Exercise goal:
The expected output is exactly the lines below, starting at the line with "LCD pin SDA: TX -> none" and ending at the line with "ENC2 pin GND: 3V3 -> GND", both included; no other line belongs in it.

======

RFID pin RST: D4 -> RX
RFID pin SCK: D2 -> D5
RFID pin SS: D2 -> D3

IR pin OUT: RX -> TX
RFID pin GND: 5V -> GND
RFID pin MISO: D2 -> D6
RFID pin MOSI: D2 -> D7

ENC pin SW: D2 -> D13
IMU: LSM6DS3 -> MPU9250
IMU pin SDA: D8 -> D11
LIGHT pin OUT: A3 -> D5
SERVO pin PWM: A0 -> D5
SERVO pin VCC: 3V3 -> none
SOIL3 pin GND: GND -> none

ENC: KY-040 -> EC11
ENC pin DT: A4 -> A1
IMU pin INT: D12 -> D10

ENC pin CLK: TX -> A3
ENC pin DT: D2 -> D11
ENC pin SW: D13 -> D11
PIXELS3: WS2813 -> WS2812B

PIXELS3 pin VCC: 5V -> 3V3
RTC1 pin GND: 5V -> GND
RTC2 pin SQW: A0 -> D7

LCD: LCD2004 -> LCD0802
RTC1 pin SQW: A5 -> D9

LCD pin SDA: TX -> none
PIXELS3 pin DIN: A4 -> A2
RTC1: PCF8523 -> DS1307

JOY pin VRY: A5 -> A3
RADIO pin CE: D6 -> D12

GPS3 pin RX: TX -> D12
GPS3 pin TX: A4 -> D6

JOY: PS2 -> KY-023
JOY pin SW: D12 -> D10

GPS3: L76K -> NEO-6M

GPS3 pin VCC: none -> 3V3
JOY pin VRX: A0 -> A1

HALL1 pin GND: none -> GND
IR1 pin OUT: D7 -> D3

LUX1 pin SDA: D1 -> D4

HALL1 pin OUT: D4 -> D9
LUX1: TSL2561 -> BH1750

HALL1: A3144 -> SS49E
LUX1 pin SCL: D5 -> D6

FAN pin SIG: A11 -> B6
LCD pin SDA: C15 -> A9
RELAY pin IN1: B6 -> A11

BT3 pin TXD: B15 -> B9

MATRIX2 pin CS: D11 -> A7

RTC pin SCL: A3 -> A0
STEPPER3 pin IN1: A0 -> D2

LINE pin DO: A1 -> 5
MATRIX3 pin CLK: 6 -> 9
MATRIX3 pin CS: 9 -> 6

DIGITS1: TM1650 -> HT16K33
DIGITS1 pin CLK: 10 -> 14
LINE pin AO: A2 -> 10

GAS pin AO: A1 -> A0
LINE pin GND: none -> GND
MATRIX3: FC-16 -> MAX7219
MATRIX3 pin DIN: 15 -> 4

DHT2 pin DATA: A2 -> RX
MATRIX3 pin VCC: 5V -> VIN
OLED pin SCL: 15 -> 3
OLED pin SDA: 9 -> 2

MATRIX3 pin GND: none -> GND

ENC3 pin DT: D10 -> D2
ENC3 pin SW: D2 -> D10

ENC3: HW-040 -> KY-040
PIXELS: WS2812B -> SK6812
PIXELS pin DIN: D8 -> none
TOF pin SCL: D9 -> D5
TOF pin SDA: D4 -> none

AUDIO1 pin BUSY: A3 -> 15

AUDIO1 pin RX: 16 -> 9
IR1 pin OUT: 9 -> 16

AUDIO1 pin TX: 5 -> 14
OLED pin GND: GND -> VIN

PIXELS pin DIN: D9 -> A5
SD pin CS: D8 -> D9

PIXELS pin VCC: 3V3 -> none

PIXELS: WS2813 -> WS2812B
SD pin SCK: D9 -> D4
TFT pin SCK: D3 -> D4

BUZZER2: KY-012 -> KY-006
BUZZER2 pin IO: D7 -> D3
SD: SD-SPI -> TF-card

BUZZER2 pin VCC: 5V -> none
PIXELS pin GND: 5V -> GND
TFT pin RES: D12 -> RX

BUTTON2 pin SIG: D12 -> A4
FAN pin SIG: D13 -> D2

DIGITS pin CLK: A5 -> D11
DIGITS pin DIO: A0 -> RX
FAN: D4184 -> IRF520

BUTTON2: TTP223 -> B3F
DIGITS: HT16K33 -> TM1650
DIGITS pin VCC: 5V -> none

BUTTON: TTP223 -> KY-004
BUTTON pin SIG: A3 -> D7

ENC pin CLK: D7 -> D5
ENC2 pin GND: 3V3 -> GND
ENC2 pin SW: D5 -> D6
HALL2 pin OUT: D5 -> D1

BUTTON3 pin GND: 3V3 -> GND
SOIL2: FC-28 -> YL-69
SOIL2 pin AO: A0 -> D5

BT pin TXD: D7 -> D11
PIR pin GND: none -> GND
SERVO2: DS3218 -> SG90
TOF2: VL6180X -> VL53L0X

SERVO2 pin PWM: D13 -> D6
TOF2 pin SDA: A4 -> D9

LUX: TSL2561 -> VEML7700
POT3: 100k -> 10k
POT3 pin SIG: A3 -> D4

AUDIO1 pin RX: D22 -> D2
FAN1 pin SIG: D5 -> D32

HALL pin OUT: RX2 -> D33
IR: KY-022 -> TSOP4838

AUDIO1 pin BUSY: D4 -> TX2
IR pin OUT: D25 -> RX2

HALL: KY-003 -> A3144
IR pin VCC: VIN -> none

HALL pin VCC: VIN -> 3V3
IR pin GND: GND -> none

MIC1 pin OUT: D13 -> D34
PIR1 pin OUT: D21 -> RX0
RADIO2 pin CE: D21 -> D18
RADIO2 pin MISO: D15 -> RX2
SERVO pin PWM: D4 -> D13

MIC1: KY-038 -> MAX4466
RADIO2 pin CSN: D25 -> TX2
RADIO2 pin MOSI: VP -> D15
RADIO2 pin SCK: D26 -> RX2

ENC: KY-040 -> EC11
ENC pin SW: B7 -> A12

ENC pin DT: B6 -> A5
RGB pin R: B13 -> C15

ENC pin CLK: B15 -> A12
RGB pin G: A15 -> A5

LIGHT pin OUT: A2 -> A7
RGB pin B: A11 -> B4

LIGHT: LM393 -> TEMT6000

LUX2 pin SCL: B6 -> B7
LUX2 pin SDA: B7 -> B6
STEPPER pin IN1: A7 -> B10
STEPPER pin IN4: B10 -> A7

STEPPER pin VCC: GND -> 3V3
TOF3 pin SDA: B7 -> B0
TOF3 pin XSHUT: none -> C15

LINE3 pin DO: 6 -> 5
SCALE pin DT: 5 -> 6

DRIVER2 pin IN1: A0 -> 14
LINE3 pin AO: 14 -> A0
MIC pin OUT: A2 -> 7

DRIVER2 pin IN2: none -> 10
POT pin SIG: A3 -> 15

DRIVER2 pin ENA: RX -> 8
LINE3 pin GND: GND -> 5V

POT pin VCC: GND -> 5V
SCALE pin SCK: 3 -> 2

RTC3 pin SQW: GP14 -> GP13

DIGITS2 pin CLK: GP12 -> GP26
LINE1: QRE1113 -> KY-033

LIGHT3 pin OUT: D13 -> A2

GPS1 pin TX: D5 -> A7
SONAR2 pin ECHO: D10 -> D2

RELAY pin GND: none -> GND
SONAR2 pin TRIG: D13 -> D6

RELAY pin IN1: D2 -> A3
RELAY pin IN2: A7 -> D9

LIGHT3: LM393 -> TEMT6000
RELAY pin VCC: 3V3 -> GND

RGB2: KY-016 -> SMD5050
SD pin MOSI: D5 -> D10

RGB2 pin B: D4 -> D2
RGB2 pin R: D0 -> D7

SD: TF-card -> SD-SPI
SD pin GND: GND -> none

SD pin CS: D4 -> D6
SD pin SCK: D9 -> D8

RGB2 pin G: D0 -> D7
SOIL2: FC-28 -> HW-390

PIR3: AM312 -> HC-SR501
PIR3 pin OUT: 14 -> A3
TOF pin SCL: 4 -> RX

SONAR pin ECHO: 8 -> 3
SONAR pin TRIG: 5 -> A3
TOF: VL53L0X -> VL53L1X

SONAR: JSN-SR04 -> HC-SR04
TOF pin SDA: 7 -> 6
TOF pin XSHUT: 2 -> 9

======

Answer to this problem:
LCD pin SDA: TX -> none
PIXELS3 pin DIN: A4 -> A2
RTC1: PCF8523 -> DS1307

JOY pin VRY: A5 -> A3
RADIO pin CE: D6 -> D12

GPS3 pin RX: TX -> D12
GPS3 pin TX: A4 -> D6

JOY: PS2 -> KY-023
JOY pin SW: D12 -> D10

GPS3: L76K -> NEO-6M

GPS3 pin VCC: none -> 3V3
JOY pin VRX: A0 -> A1

HALL1 pin GND: none -> GND
IR1 pin OUT: D7 -> D3

LUX1 pin SDA: D1 -> D4

HALL1 pin OUT: D4 -> D9
LUX1: TSL2561 -> BH1750

HALL1: A3144 -> SS49E
LUX1 pin SCL: D5 -> D6

FAN pin SIG: A11 -> B6
LCD pin SDA: C15 -> A9
RELAY pin IN1: B6 -> A11

BT3 pin TXD: B15 -> B9

MATRIX2 pin CS: D11 -> A7

RTC pin SCL: A3 -> A0
STEPPER3 pin IN1: A0 -> D2

LINE pin DO: A1 -> 5
MATRIX3 pin CLK: 6 -> 9
MATRIX3 pin CS: 9 -> 6

DIGITS1: TM1650 -> HT16K33
DIGITS1 pin CLK: 10 -> 14
LINE pin AO: A2 -> 10

GAS pin AO: A1 -> A0
LINE pin GND: none -> GND
MATRIX3: FC-16 -> MAX7219
MATRIX3 pin DIN: 15 -> 4

DHT2 pin DATA: A2 -> RX
MATRIX3 pin VCC: 5V -> VIN
OLED pin SCL: 15 -> 3
OLED pin SDA: 9 -> 2

MATRIX3 pin GND: none -> GND

ENC3 pin DT: D10 -> D2
ENC3 pin SW: D2 -> D10

ENC3: HW-040 -> KY-040
PIXELS: WS2812B -> SK6812
PIXELS pin DIN: D8 -> none
TOF pin SCL: D9 -> D5
TOF pin SDA: D4 -> none

AUDIO1 pin BUSY: A3 -> 15

AUDIO1 pin RX: 16 -> 9
IR1 pin OUT: 9 -> 16

AUDIO1 pin TX: 5 -> 14
OLED pin GND: GND -> VIN

PIXELS pin DIN: D9 -> A5
SD pin CS: D8 -> D9

PIXELS pin VCC: 3V3 -> none

PIXELS: WS2813 -> WS2812B
SD pin SCK: D9 -> D4
TFT pin SCK: D3 -> D4

BUZZER2: KY-012 -> KY-006
BUZZER2 pin IO: D7 -> D3
SD: SD-SPI -> TF-card

BUZZER2 pin VCC: 5V -> none
PIXELS pin GND: 5V -> GND
TFT pin RES: D12 -> RX

BUTTON2 pin SIG: D12 -> A4
FAN pin SIG: D13 -> D2

DIGITS pin CLK: A5 -> D11
DIGITS pin DIO: A0 -> RX
FAN: D4184 -> IRF520

BUTTON2: TTP223 -> B3F
DIGITS: HT16K33 -> TM1650
DIGITS pin VCC: 5V -> none

BUTTON: TTP223 -> KY-004
BUTTON pin SIG: A3 -> D7

ENC pin CLK: D7 -> D5
ENC2 pin GND: 3V3 -> GND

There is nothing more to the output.